**What to work on**
Print the data below again in full, exactly as it stands, with no images.

**Source data**
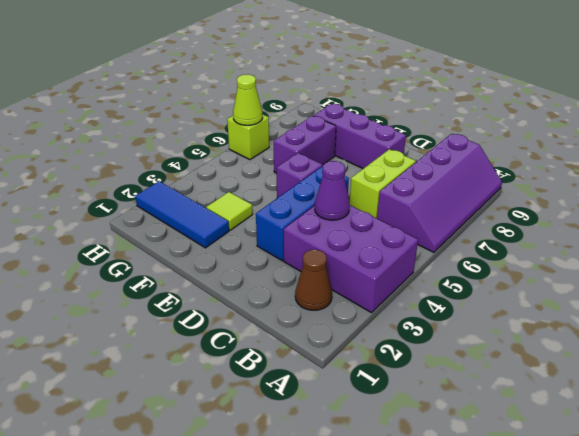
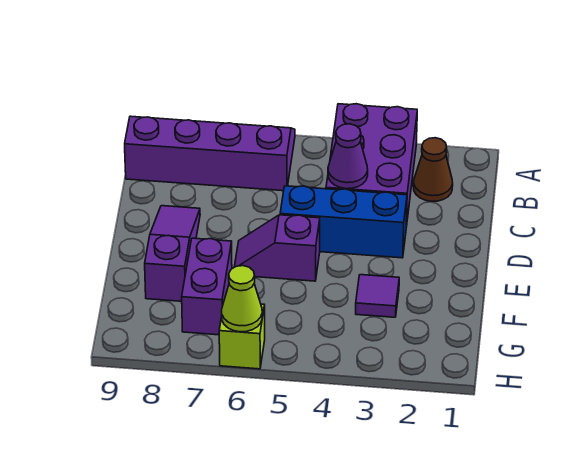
lime brick C6:C7 level 1 -> none
purple brick D8:F8 level 1 -> purple slope D8:F8 level 1 top F
blue tile F2:H2 level 1 -> none
lime tile F3 level 1 -> purple tile F3 level 1
purple brick F6:F7 level 1 -> purple brick F7:G7 level 1

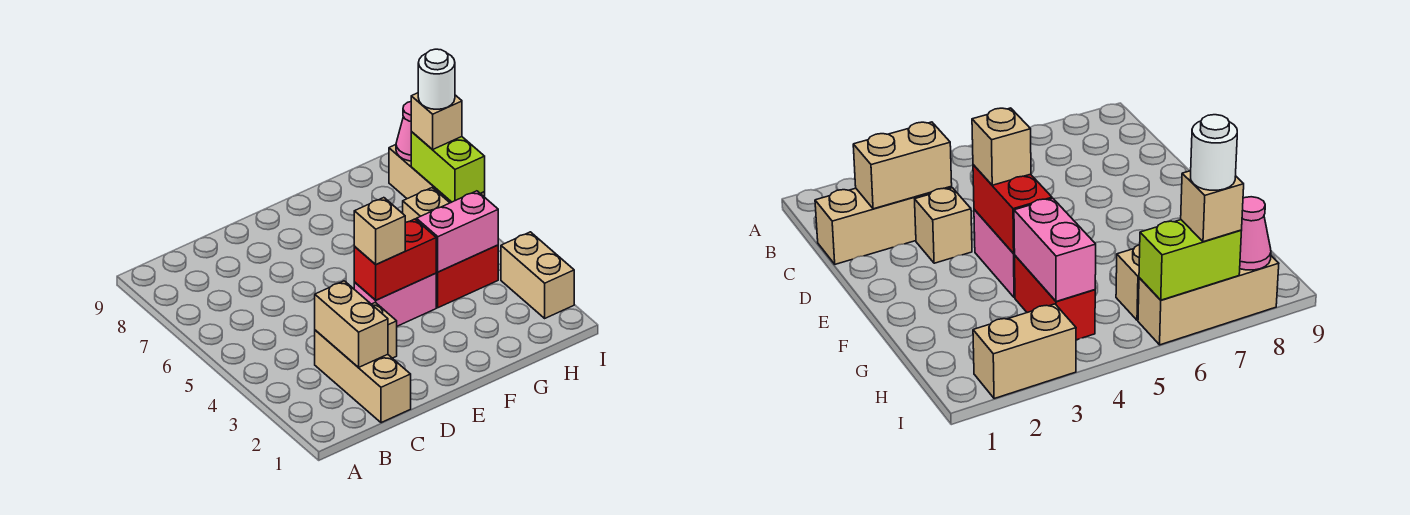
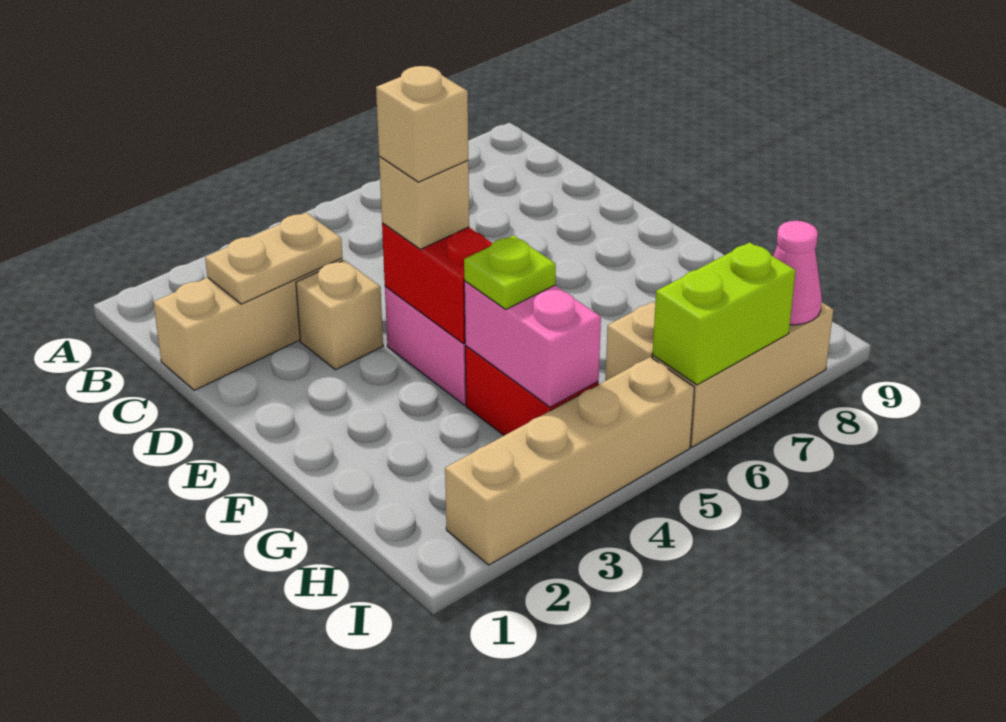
tan brick C2:C3 level 2 -> tan plate C2:C3 level 2
none -> lime plate G4 level 3
tan brick I2:I3 level 1 -> tan brick I2:I5 level 1
tan brick I7 level 3 -> tan brick E4 level 4
white round brick I7 level 4 -> none

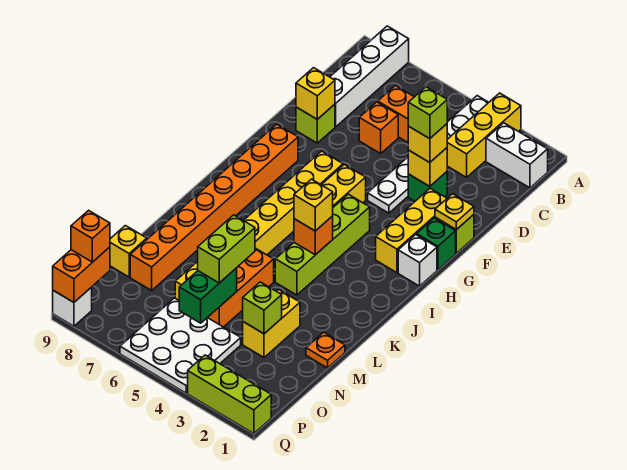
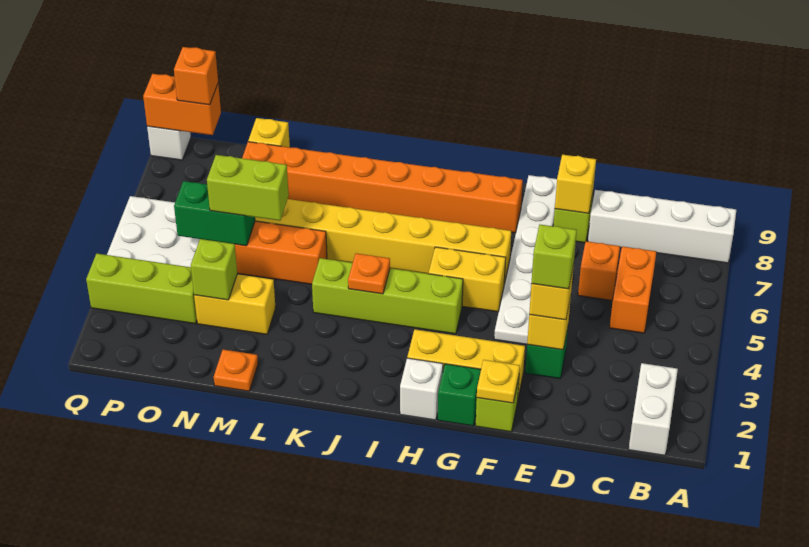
yellow brick A3:C3 level 1 -> none
white plate A4:F4 level 1 -> white plate F4:F9 level 1
orange brick J4 level 2 -> orange plate J4 level 2
yellow brick J4 level 3 -> none
lime brick Q1:Q3 level 1 -> lime brick O3:Q3 level 1

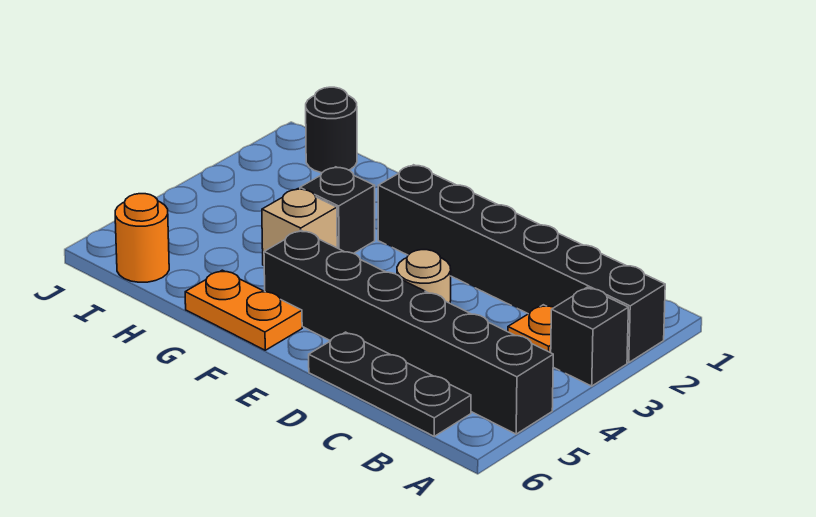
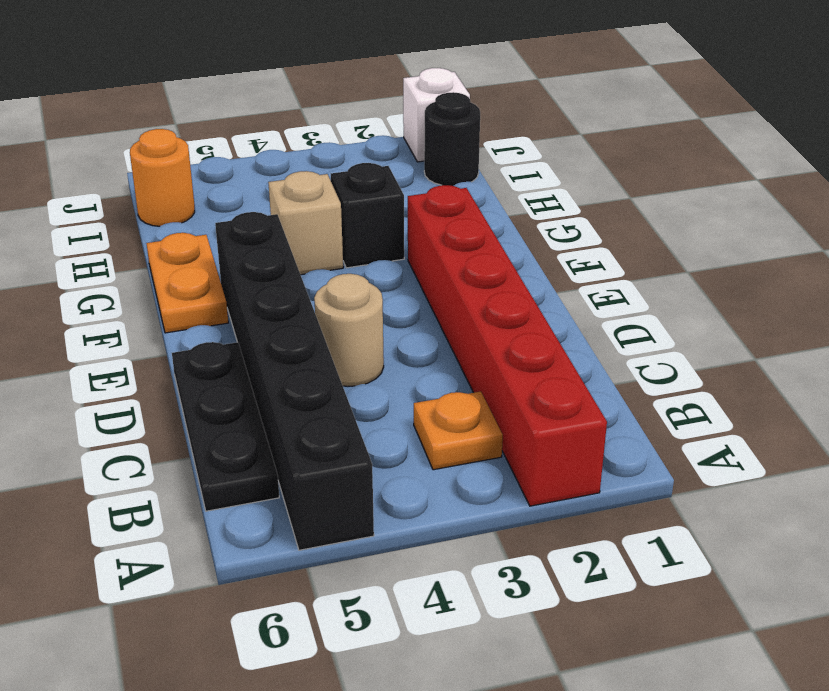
black brick A2:F2 level 1 -> red brick A2:F2 level 1
black brick A3 level 1 -> none
none -> white brick J1 level 1

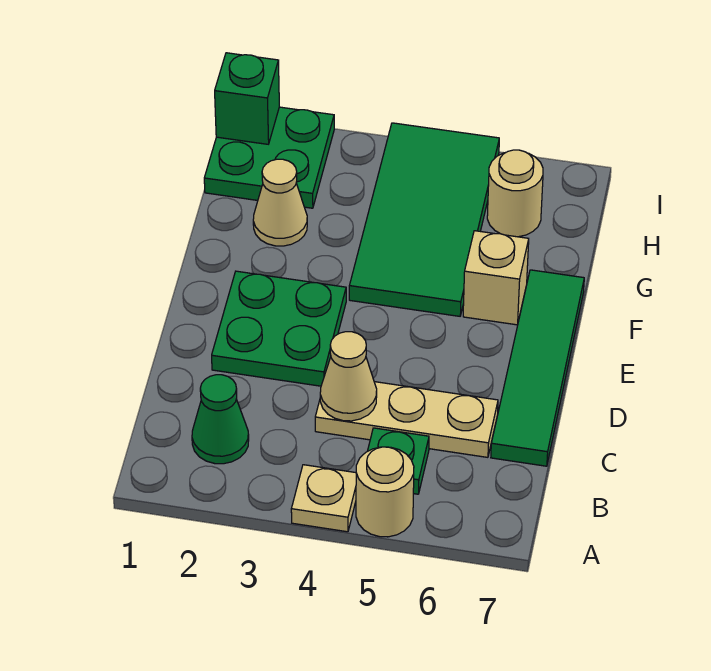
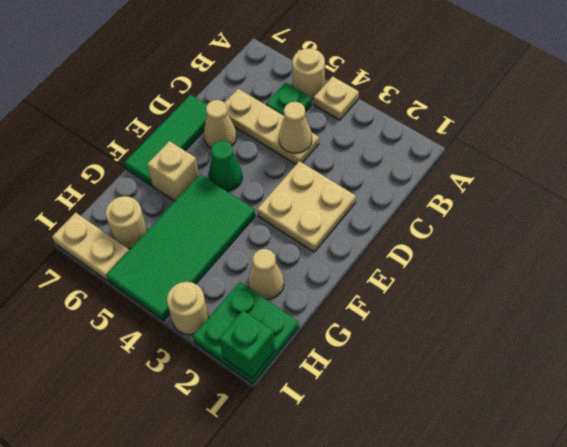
green cone B2 level 1 -> green cone E5 level 1
green tile C7:F7 level 1 -> green tile D7:F7 level 1
green plate D2:E3 level 1 -> tan plate D2:E3 level 1
none -> tan cone D6 level 1
none -> tan round brick I3 level 1
none -> tan plate I6:I7 level 1

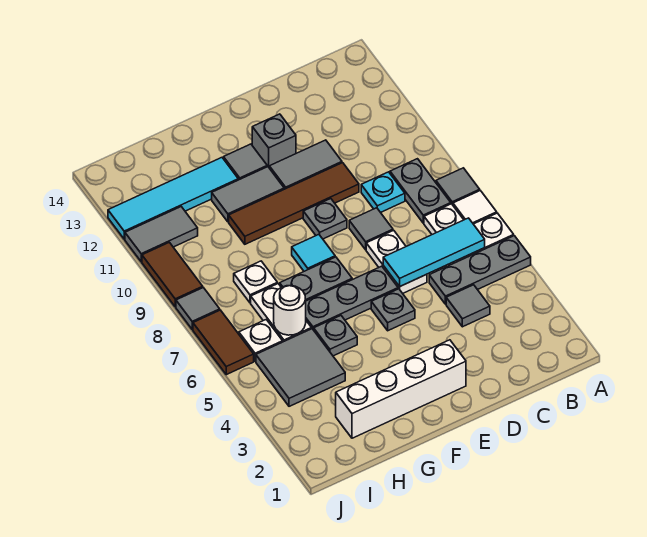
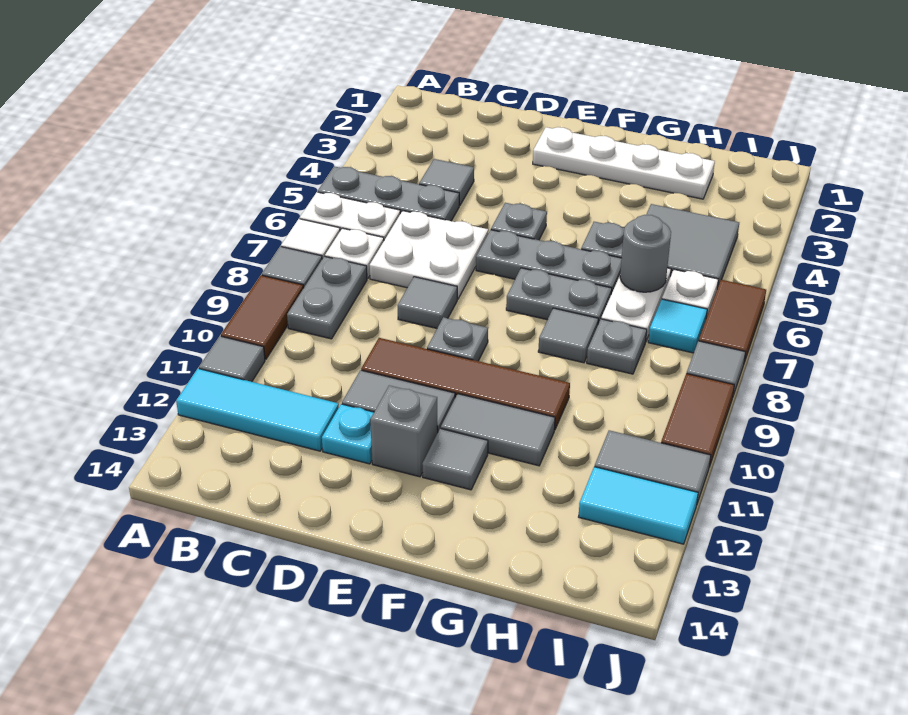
none -> brown tile A9:A10 level 1
none -> grey tile A11 level 1
cyan tile B6:D6 level 2 -> cyan tile A12:C12 level 1
cyan plate C9 level 1 -> cyan plate D12 level 1
white plate D6:D7 level 1 -> white plate C6:D7 level 1
white brick E2:H2 level 1 -> white plate E2:H2 level 1
cyan tile F8 level 1 -> cyan tile I7 level 1
none -> grey tile G8 level 1
cyan tile G12:J12 level 1 -> cyan tile I12:J12 level 1
white round brick H6 level 2 -> grey round brick H6 level 2
white plate H8 level 1 -> grey plate H8 level 1

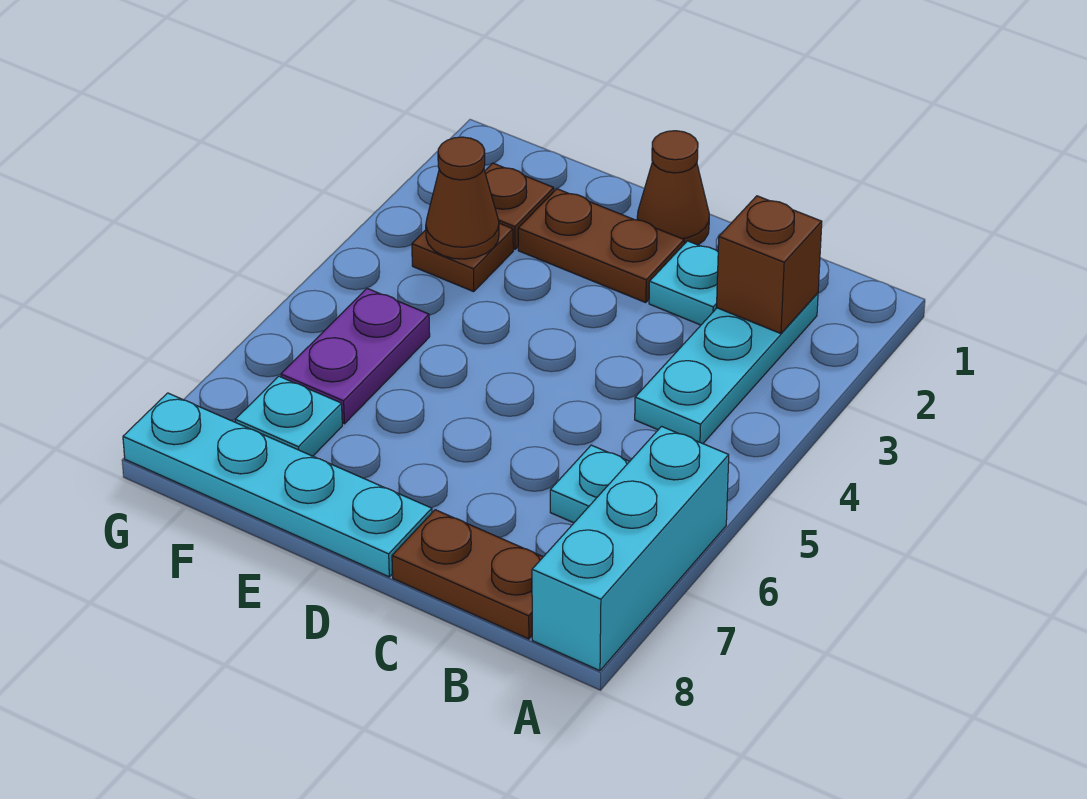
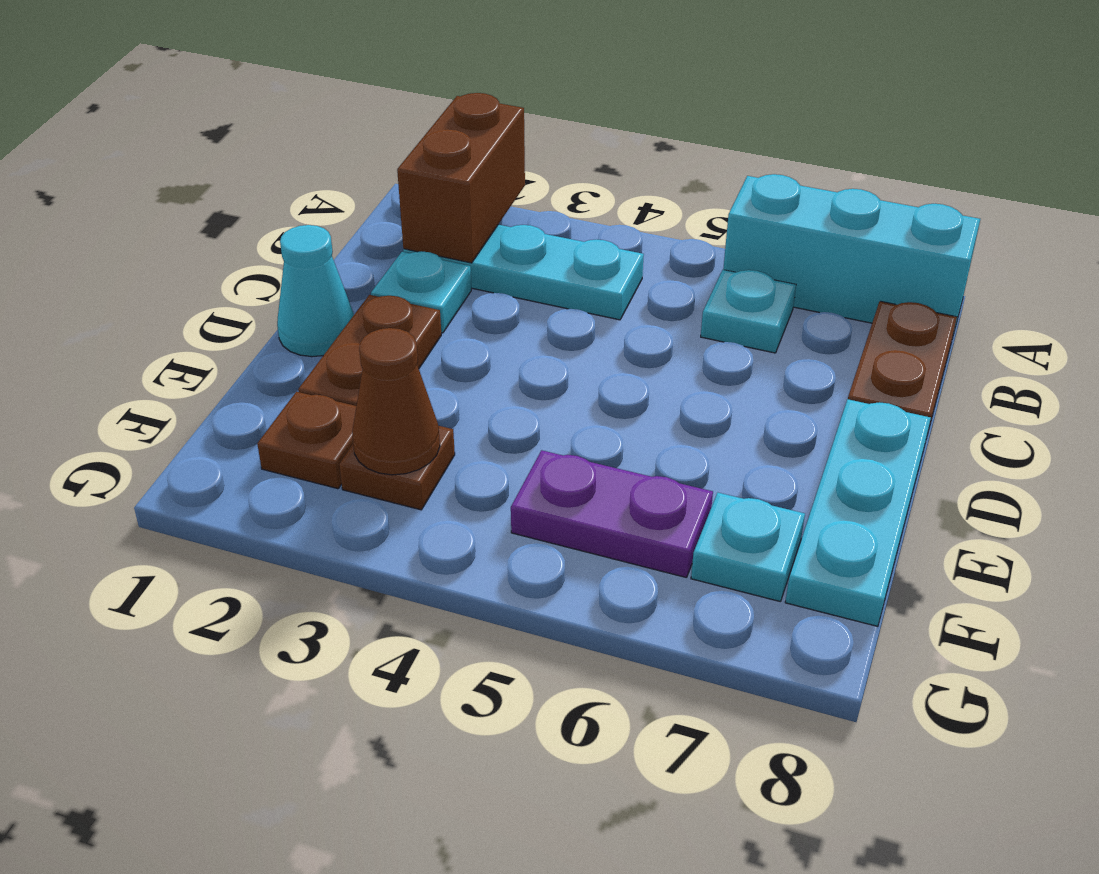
brown brick B2 level 2 -> brown brick A2:B2 level 2
brown cone D1 level 1 -> cyan cone D1 level 1
cyan plate D8:G8 level 1 -> cyan plate D8:F8 level 1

**Output of the exercise**
lime brick C6:C7 level 1 -> none
purple brick D8:F8 level 1 -> purple slope D8:F8 level 1 top F
blue tile F2:H2 level 1 -> none
lime tile F3 level 1 -> purple tile F3 level 1
purple brick F6:F7 level 1 -> purple brick F7:G7 level 1

tan brick C2:C3 level 2 -> tan plate C2:C3 level 2
none -> lime plate G4 level 3
tan brick I2:I3 level 1 -> tan brick I2:I5 level 1
tan brick I7 level 3 -> tan brick E4 level 4
white round brick I7 level 4 -> none

yellow brick A3:C3 level 1 -> none
white plate A4:F4 level 1 -> white plate F4:F9 level 1
orange brick J4 level 2 -> orange plate J4 level 2
yellow brick J4 level 3 -> none
lime brick Q1:Q3 level 1 -> lime brick O3:Q3 level 1

black brick A2:F2 level 1 -> red brick A2:F2 level 1
black brick A3 level 1 -> none
none -> white brick J1 level 1

green cone B2 level 1 -> green cone E5 level 1
green tile C7:F7 level 1 -> green tile D7:F7 level 1
green plate D2:E3 level 1 -> tan plate D2:E3 level 1
none -> tan cone D6 level 1
none -> tan round brick I3 level 1
none -> tan plate I6:I7 level 1

none -> brown tile A9:A10 level 1
none -> grey tile A11 level 1
cyan tile B6:D6 level 2 -> cyan tile A12:C12 level 1
cyan plate C9 level 1 -> cyan plate D12 level 1
white plate D6:D7 level 1 -> white plate C6:D7 level 1
white brick E2:H2 level 1 -> white plate E2:H2 level 1
cyan tile F8 level 1 -> cyan tile I7 level 1
none -> grey tile G8 level 1
cyan tile G12:J12 level 1 -> cyan tile I12:J12 level 1
white round brick H6 level 2 -> grey round brick H6 level 2
white plate H8 level 1 -> grey plate H8 level 1

brown brick B2 level 2 -> brown brick A2:B2 level 2
brown cone D1 level 1 -> cyan cone D1 level 1
cyan plate D8:G8 level 1 -> cyan plate D8:F8 level 1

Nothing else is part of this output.